DATASET EXCERPT Block Start
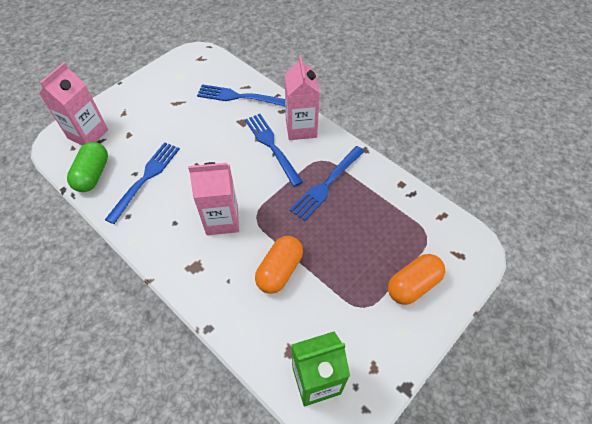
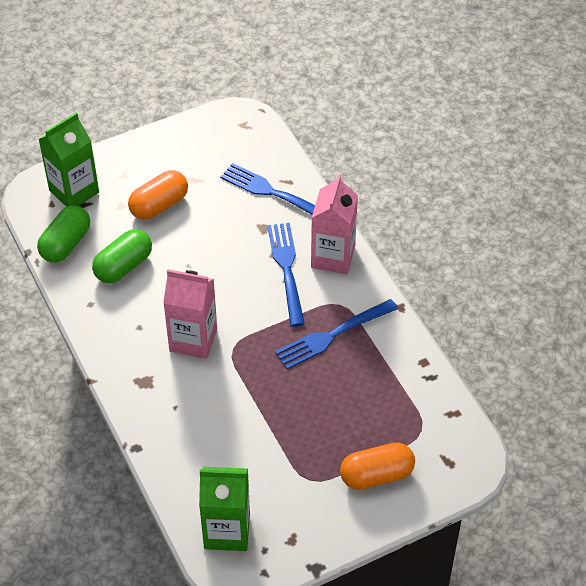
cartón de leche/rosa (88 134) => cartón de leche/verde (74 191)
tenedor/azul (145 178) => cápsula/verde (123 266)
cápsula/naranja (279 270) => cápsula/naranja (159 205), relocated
DATASET EXCERPT Block End
• _TASK_
Copying should begin at the line containing "tenedor/azul (145 178)" and end at the last line of the material, with every line in between reproduced exactly.

• _RESPONSE TO THE EXERCISE_
tenedor/azul (145 178) => cápsula/verde (123 266)
cápsula/naranja (279 270) => cápsula/naranja (159 205), relocated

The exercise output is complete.